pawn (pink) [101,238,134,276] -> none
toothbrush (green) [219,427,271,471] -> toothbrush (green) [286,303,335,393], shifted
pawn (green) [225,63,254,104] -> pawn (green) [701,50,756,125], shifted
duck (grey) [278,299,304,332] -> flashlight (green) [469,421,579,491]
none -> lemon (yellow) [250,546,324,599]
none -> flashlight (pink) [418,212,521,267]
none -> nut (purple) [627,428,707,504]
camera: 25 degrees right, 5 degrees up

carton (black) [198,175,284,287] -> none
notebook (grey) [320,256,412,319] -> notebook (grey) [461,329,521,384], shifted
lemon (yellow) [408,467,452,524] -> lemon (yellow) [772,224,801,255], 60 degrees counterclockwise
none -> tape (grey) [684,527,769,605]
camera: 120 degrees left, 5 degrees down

■ WHAT IS EXPECTED
Write out the listing above, keeping every word exactly.

■ WRITTEN ANSWER
pawn (pink) [101,238,134,276] -> none
toothbrush (green) [219,427,271,471] -> toothbrush (green) [286,303,335,393], shifted
pawn (green) [225,63,254,104] -> pawn (green) [701,50,756,125], shifted
duck (grey) [278,299,304,332] -> flashlight (green) [469,421,579,491]
none -> lemon (yellow) [250,546,324,599]
none -> flashlight (pink) [418,212,521,267]
none -> nut (purple) [627,428,707,504]
camera: 25 degrees right, 5 degrees up

carton (black) [198,175,284,287] -> none
notebook (grey) [320,256,412,319] -> notebook (grey) [461,329,521,384], shifted
lemon (yellow) [408,467,452,524] -> lemon (yellow) [772,224,801,255], 60 degrees counterclockwise
none -> tape (grey) [684,527,769,605]
camera: 120 degrees left, 5 degrees down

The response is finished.